Object state change records:
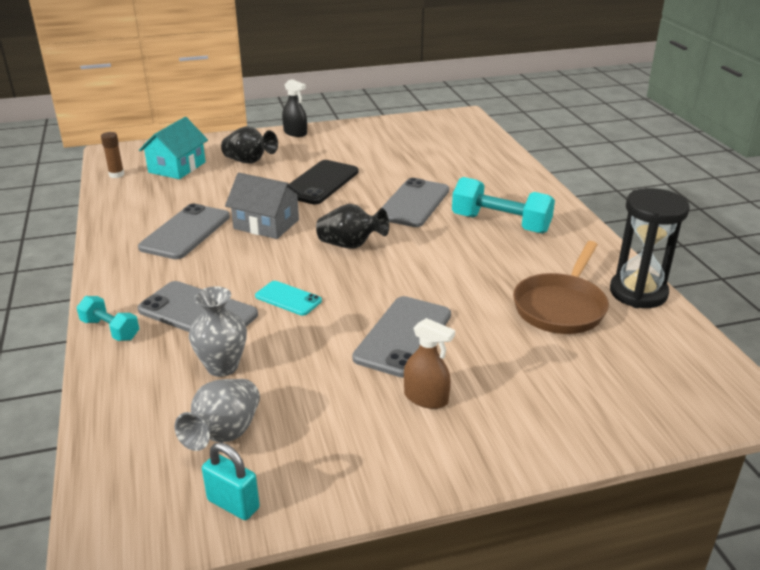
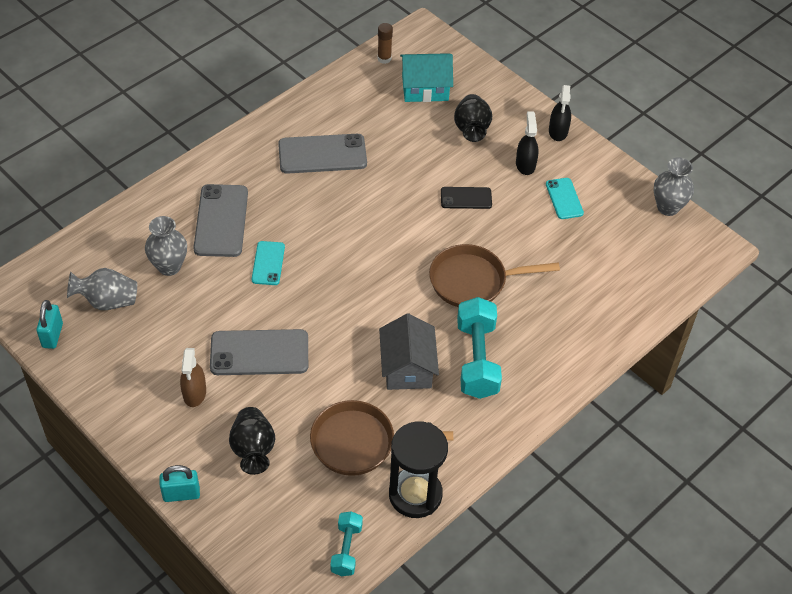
camera: 60 degrees right, 20 degrees up
(110, 330) = (175, 186): turquoise dumbbell -> turquoise dumbbell (346, 549)
(266, 224) = (367, 197): grey house -> grey house (407, 367)
(313, 152) = (525, 164): none -> black spray bottle
(320, 183) = (466, 198): black phone -> black phone, size x0.57
(350, 245) = (369, 267): black vase -> black vase (253, 449)
(365, 148) = (564, 198): none -> turquoise phone
(412, 119) = (668, 207): none -> grey vase
(414, 203) = (473, 281): grey phone -> brown pan
(572, 450) = (181, 494): none -> turquoise padlock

▶ **What needs to be done**: When a line in the data contains the string "grey", copy that line.

▶ **Exercise result**:
(266, 224) = (367, 197): grey house -> grey house (407, 367)
(412, 119) = (668, 207): none -> grey vase
(414, 203) = (473, 281): grey phone -> brown pan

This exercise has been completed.